Change listing data:
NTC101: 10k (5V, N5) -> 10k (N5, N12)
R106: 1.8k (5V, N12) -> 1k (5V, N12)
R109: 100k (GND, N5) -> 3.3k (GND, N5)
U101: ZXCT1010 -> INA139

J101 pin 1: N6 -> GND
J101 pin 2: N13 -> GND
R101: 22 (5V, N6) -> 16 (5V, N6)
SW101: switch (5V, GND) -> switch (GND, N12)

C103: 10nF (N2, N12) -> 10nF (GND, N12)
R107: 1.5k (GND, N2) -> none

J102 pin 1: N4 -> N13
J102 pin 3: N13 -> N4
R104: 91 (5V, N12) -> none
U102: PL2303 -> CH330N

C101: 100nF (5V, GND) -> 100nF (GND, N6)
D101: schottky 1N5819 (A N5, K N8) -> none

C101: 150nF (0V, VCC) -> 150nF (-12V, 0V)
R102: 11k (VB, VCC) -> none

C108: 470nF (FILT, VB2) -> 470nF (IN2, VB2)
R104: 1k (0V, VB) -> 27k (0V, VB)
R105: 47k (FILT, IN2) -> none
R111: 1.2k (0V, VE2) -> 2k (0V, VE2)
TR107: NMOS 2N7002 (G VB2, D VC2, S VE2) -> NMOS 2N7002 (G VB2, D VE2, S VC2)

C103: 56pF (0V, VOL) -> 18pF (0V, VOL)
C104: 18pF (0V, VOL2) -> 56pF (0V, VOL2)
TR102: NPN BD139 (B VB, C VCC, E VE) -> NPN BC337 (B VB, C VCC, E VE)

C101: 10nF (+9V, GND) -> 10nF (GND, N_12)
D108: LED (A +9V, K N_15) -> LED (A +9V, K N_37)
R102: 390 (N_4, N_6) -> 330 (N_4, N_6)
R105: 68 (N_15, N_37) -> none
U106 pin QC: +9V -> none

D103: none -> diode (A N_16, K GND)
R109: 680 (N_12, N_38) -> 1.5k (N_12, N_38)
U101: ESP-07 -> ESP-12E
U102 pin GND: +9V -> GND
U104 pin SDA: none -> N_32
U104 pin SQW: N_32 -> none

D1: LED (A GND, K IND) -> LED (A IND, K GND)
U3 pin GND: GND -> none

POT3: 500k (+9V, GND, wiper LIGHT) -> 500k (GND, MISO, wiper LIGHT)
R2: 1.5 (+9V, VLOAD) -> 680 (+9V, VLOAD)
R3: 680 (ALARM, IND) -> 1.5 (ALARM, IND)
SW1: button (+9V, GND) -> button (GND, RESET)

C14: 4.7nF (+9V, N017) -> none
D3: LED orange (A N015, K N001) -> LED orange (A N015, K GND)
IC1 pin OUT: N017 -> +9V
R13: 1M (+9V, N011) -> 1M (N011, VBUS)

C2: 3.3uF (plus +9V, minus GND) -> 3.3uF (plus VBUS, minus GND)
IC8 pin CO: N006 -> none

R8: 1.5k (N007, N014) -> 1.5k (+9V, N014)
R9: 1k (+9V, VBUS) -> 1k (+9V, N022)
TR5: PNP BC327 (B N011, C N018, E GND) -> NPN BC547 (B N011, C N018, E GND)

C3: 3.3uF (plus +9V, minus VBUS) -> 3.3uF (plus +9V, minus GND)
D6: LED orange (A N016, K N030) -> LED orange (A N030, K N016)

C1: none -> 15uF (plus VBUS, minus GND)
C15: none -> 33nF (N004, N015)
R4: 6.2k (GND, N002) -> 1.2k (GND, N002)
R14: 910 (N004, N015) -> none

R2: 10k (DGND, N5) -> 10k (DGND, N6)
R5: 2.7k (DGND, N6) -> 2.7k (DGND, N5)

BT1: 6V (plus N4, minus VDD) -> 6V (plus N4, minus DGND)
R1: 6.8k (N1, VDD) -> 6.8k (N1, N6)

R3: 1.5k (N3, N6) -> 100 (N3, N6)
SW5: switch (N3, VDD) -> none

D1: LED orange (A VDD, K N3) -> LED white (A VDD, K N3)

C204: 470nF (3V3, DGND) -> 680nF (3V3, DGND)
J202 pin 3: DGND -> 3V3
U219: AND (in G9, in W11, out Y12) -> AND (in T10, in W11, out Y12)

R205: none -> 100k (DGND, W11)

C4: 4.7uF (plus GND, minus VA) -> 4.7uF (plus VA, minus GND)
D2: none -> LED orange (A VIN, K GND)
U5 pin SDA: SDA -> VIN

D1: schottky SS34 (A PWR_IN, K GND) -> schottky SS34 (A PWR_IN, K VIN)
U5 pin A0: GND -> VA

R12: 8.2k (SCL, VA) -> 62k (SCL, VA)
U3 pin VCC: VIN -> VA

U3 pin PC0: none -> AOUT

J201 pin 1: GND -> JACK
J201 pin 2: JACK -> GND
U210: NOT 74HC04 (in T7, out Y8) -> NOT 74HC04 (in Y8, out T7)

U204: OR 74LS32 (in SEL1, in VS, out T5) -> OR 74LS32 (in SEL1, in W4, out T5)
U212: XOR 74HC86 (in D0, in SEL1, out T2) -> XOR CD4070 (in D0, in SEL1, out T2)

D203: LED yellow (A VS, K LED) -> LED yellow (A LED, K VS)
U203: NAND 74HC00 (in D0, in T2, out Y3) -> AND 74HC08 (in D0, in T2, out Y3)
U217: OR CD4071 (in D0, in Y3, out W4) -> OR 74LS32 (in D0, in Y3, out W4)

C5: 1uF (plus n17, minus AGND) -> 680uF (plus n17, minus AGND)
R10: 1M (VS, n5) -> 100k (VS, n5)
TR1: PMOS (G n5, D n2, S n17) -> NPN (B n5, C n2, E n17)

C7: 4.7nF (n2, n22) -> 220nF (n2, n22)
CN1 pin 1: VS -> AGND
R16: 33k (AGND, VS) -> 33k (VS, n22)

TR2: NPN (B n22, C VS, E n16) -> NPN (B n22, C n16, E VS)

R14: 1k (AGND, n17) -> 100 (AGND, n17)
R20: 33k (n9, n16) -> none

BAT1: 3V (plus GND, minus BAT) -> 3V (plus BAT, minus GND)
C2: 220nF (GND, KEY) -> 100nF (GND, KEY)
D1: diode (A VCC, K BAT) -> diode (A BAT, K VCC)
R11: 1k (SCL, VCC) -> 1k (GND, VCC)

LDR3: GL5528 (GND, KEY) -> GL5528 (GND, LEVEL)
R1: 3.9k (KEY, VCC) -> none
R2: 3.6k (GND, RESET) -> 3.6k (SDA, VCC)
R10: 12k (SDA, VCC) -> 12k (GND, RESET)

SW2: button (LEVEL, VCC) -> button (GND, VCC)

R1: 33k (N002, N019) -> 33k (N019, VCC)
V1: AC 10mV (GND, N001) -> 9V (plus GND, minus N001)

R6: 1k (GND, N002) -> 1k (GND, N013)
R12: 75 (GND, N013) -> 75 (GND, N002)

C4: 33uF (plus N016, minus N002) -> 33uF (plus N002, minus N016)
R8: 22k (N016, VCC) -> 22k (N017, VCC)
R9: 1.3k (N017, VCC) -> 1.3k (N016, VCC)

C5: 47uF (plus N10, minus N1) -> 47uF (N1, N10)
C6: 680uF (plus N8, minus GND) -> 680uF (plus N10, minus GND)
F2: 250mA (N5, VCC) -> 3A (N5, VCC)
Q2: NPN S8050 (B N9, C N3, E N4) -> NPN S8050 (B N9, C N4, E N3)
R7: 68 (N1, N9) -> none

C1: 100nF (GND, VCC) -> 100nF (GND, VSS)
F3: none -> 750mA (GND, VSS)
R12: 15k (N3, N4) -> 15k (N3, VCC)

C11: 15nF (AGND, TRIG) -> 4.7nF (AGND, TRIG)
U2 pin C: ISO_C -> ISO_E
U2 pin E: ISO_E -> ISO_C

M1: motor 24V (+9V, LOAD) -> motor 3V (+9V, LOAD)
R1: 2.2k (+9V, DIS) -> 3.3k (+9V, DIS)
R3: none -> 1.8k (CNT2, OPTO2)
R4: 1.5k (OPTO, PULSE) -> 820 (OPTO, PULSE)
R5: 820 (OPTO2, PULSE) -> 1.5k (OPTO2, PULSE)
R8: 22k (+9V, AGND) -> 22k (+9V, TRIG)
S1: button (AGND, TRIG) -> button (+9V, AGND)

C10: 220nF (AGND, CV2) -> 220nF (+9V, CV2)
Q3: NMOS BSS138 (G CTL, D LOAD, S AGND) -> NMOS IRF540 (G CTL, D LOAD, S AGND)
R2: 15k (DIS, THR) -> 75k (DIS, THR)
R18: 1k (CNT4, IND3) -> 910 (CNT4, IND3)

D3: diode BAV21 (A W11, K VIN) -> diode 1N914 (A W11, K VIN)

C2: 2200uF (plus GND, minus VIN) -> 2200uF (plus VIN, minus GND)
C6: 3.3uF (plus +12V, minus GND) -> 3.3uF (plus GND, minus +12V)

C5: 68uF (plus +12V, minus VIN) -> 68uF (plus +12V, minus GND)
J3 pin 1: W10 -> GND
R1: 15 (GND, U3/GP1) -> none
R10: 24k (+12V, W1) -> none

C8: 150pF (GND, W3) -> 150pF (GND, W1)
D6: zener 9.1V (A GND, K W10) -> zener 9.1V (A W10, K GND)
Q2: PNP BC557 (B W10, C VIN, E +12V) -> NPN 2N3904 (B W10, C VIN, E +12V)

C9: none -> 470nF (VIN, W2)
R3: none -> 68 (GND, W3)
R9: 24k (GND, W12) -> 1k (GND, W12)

ABOUT THIS EXERCISE:
Only one span is to be repeated: the line with "R2: 15k (DIS, THR) -> 75k (DIS, THR)" through the final line of the entries above, word for word.

TASK SOLUTION:
R2: 15k (DIS, THR) -> 75k (DIS, THR)
R18: 1k (CNT4, IND3) -> 910 (CNT4, IND3)

D3: diode BAV21 (A W11, K VIN) -> diode 1N914 (A W11, K VIN)

C2: 2200uF (plus GND, minus VIN) -> 2200uF (plus VIN, minus GND)
C6: 3.3uF (plus +12V, minus GND) -> 3.3uF (plus GND, minus +12V)

C5: 68uF (plus +12V, minus VIN) -> 68uF (plus +12V, minus GND)
J3 pin 1: W10 -> GND
R1: 15 (GND, U3/GP1) -> none
R10: 24k (+12V, W1) -> none

C8: 150pF (GND, W3) -> 150pF (GND, W1)
D6: zener 9.1V (A GND, K W10) -> zener 9.1V (A W10, K GND)
Q2: PNP BC557 (B W10, C VIN, E +12V) -> NPN 2N3904 (B W10, C VIN, E +12V)

C9: none -> 470nF (VIN, W2)
R3: none -> 68 (GND, W3)
R9: 24k (GND, W12) -> 1k (GND, W12)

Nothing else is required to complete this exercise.